● **Request**: In the entries that follow, the lines from the one with "orange 1x3 brick" through the one with "none -> cyan 1x1 cone [253,112,288,175]" are the ones to write out, exactly and with both ends included. Nothing else should appear.

● **Data for review**:
* * * * * * * * *
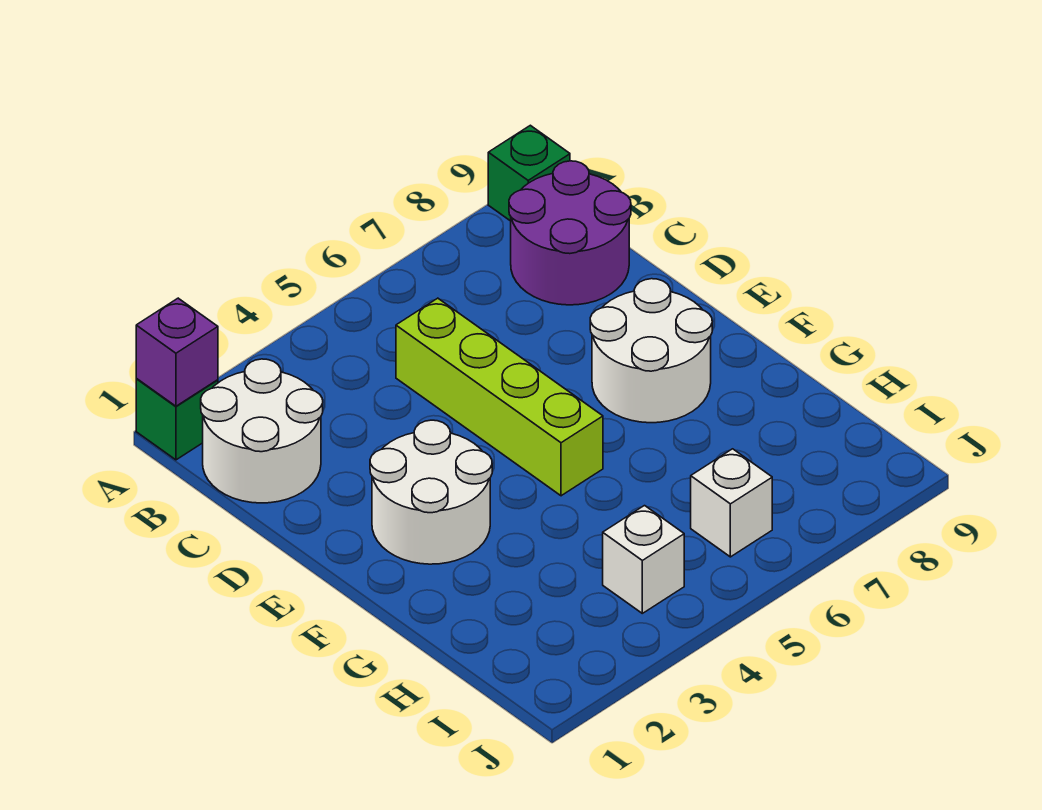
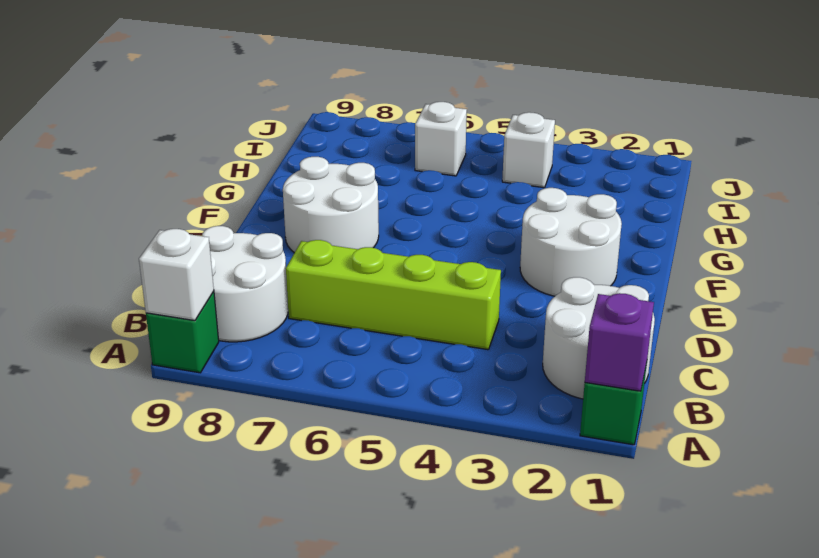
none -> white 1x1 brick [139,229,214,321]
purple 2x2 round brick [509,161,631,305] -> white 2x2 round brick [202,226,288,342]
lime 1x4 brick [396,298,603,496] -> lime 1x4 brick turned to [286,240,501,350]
* * * * * * * * *
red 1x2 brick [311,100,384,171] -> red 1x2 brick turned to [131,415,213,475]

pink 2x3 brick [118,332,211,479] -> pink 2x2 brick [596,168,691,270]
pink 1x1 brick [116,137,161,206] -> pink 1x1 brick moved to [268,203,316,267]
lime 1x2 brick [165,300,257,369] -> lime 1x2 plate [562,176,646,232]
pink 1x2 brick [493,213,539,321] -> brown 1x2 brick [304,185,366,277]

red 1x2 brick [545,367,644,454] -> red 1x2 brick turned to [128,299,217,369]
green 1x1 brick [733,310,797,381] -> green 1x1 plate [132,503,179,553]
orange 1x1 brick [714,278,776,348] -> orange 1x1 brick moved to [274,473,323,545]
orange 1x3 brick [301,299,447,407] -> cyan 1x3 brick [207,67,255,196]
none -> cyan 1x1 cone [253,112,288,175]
* * * * * * * * *
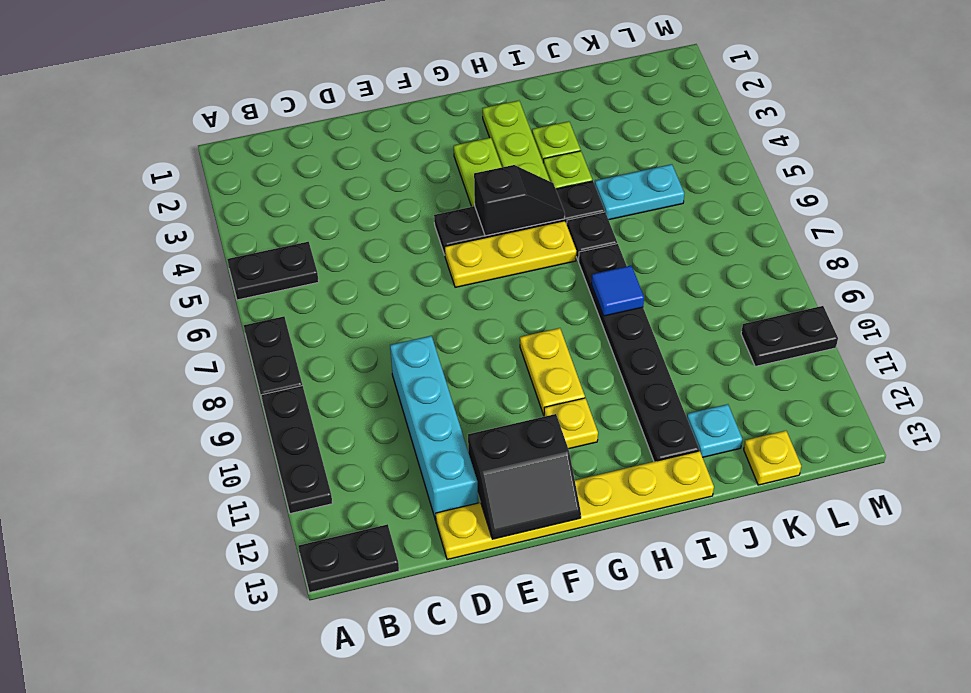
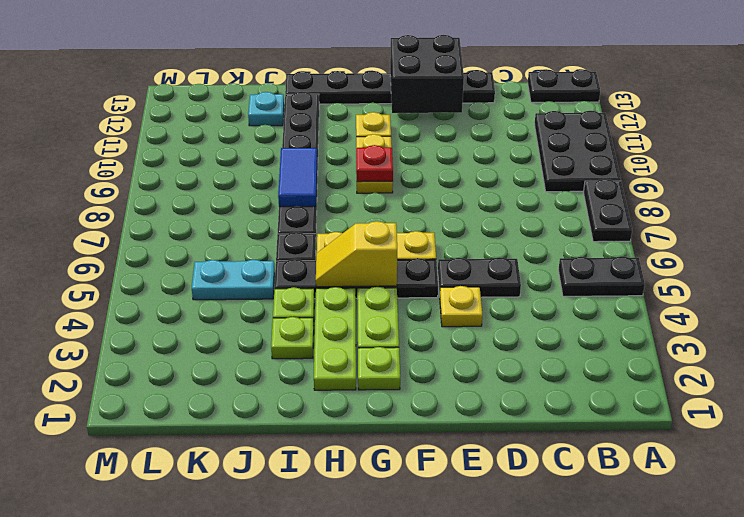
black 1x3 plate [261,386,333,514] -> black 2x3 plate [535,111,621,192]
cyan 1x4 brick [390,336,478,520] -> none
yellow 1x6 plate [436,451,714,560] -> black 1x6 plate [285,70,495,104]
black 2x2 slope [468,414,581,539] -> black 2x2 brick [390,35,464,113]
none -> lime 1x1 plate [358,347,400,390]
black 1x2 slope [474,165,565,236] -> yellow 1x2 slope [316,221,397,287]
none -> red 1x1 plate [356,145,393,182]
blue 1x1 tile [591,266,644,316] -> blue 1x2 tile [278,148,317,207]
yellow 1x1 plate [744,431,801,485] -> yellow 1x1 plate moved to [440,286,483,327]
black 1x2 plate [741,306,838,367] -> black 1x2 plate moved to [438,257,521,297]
* * * * * * * * *
● **Finished task**:
orange 1x3 brick [301,299,447,407] -> cyan 1x3 brick [207,67,255,196]
none -> cyan 1x1 cone [253,112,288,175]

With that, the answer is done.